(Object state change records)

++++++++++++++++++++

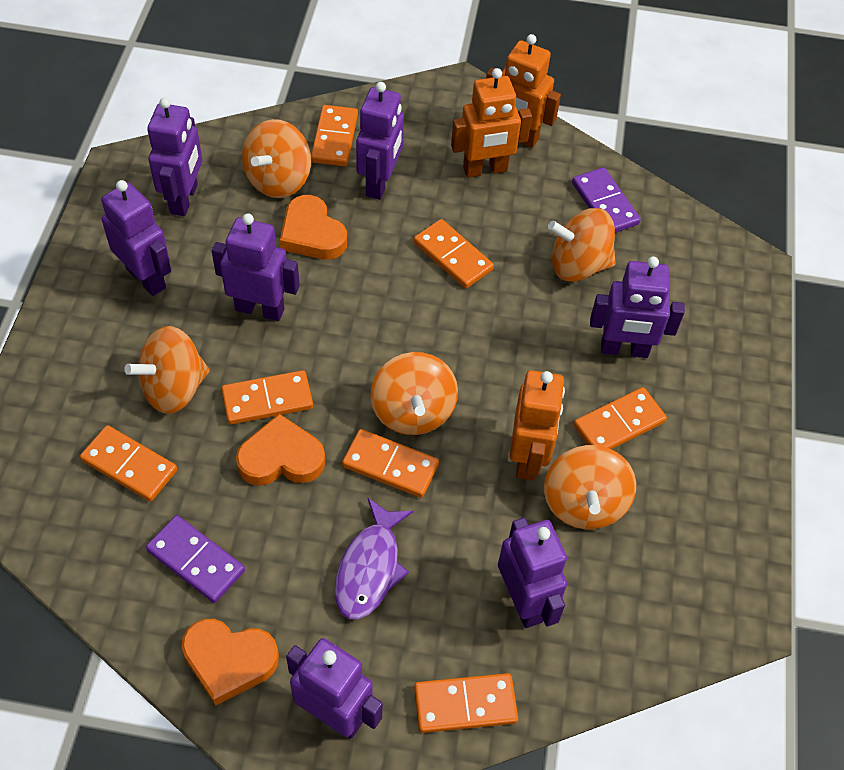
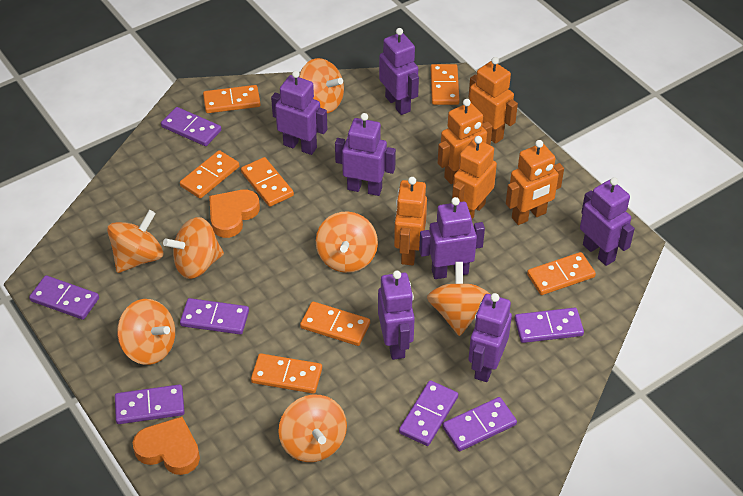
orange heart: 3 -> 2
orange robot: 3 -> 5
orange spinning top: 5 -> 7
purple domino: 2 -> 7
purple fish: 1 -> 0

++++++++++++++++++++

Work task:
The copy you return must match the records above exactly, minus any images.

Task response:
orange heart: 3 -> 2
orange robot: 3 -> 5
orange spinning top: 5 -> 7
purple domino: 2 -> 7
purple fish: 1 -> 0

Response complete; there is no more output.